Required work ::
Output only the lines below that start at the line containing "D103: none -> LED (A SIG13, K GND)" and end at the line containing "R117: 24k (+5V, IC102/out) -> 24k (+5V, GND)", with both ends kept.

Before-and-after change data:
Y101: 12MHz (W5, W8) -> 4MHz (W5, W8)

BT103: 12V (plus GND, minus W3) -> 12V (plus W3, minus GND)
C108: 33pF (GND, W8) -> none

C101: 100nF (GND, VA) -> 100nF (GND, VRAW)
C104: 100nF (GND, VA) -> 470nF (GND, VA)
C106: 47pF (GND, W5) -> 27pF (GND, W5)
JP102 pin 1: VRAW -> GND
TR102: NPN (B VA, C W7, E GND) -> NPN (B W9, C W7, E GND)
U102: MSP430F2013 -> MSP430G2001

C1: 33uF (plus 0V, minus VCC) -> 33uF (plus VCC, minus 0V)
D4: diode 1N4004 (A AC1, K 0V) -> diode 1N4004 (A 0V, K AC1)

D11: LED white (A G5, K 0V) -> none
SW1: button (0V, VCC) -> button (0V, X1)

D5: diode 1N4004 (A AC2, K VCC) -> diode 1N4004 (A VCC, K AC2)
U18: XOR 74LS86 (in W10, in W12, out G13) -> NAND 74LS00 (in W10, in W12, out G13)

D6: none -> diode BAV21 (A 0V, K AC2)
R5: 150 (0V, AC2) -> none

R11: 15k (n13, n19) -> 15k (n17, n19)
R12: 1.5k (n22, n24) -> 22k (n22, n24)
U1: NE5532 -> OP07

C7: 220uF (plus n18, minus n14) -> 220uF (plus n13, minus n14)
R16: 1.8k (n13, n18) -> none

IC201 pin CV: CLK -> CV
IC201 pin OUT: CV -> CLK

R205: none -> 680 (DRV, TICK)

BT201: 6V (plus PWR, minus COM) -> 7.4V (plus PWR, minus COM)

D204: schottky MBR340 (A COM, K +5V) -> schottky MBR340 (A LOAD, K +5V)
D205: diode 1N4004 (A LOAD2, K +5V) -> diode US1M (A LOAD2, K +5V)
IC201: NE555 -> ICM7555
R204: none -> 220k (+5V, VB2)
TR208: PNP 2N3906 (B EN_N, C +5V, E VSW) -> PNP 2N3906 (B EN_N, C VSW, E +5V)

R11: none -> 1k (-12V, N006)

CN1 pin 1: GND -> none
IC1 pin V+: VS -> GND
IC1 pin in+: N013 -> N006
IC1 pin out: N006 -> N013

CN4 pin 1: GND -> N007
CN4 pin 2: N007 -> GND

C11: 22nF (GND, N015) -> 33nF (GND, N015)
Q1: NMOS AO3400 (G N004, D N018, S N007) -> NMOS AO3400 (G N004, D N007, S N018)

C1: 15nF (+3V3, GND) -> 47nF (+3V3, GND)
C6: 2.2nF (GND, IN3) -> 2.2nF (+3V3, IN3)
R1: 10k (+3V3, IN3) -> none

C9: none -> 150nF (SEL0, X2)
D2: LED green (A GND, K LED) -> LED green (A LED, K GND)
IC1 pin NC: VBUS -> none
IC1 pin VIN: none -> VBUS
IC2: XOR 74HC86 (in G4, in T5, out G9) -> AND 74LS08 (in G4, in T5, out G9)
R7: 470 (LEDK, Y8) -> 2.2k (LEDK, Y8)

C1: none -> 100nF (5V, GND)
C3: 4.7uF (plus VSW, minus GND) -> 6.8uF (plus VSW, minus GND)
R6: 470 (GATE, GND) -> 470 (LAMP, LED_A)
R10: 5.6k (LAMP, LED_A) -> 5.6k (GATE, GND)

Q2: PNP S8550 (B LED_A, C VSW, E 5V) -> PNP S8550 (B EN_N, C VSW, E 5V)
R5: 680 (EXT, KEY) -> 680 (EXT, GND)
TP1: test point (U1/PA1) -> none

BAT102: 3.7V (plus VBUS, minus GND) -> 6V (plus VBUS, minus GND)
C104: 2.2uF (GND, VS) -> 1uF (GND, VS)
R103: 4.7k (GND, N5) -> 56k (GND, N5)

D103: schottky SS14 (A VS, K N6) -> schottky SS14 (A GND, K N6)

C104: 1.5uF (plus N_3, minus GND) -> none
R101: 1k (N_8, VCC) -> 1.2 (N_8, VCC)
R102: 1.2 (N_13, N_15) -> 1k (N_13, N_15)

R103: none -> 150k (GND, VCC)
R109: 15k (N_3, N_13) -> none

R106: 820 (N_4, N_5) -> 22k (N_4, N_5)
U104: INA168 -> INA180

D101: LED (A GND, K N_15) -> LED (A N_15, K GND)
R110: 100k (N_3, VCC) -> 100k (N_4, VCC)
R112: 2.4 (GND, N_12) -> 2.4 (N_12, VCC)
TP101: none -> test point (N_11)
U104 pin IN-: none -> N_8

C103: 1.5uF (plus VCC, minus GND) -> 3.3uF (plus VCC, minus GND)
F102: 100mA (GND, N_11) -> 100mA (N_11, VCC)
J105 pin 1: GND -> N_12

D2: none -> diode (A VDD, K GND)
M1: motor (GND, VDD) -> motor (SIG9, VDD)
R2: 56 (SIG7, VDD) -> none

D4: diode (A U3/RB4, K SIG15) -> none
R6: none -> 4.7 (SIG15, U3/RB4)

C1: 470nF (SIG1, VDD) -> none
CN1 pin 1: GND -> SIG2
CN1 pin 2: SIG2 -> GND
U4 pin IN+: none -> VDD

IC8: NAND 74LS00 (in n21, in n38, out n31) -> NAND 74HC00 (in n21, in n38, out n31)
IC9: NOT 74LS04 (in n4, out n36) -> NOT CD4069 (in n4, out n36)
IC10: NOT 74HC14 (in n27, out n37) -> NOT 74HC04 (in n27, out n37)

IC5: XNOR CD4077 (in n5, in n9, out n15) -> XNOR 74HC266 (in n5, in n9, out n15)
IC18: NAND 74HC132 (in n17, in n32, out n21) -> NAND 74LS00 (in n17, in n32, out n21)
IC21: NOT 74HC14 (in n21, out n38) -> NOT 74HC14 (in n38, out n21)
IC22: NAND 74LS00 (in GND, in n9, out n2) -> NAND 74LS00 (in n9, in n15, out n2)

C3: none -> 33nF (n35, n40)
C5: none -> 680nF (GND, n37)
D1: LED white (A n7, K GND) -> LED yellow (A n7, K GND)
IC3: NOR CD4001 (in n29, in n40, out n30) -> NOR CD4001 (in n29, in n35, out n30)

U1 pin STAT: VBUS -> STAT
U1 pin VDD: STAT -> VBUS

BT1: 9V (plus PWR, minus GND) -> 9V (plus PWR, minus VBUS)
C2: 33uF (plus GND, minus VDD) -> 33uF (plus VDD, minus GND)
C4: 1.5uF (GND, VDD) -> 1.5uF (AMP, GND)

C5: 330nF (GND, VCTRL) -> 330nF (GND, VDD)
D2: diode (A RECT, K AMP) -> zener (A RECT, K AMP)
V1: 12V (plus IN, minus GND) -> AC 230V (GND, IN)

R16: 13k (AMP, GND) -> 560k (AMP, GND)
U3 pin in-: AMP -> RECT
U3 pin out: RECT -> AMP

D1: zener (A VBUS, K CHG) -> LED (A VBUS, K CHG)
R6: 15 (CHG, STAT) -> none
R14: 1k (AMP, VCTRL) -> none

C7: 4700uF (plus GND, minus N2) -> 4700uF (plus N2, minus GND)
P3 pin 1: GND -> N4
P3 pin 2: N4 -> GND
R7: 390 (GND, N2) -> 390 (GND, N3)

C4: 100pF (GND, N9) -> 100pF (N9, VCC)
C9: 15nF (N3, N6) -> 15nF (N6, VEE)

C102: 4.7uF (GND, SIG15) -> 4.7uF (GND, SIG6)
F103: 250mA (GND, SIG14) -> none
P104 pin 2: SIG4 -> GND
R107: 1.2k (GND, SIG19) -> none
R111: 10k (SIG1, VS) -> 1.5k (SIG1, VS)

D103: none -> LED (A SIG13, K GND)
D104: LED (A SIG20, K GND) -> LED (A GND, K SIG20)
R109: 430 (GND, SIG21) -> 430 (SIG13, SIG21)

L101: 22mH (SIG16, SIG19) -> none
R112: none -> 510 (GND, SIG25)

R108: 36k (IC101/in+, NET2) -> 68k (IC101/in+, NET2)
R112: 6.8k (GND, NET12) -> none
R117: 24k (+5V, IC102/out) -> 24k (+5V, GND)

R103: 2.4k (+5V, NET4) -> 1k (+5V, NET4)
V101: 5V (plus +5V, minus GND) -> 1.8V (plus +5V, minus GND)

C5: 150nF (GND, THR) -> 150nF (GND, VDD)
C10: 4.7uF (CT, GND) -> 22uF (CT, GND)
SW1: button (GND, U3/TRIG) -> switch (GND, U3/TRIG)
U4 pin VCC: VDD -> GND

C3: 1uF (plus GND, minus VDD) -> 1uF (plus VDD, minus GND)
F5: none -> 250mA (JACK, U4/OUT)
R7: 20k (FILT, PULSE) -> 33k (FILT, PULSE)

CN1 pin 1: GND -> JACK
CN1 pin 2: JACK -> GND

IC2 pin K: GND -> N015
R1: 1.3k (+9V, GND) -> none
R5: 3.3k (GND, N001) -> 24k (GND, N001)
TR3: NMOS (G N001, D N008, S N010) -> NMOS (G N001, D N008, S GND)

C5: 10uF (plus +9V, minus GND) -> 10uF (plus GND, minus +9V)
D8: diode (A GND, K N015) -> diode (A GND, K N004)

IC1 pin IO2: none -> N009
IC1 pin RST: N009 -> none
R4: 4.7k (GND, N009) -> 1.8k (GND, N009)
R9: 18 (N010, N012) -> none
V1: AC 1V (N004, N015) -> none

Solution to the problem ::
D103: none -> LED (A SIG13, K GND)
D104: LED (A SIG20, K GND) -> LED (A GND, K SIG20)
R109: 430 (GND, SIG21) -> 430 (SIG13, SIG21)

L101: 22mH (SIG16, SIG19) -> none
R112: none -> 510 (GND, SIG25)

R108: 36k (IC101/in+, NET2) -> 68k (IC101/in+, NET2)
R112: 6.8k (GND, NET12) -> none
R117: 24k (+5V, IC102/out) -> 24k (+5V, GND)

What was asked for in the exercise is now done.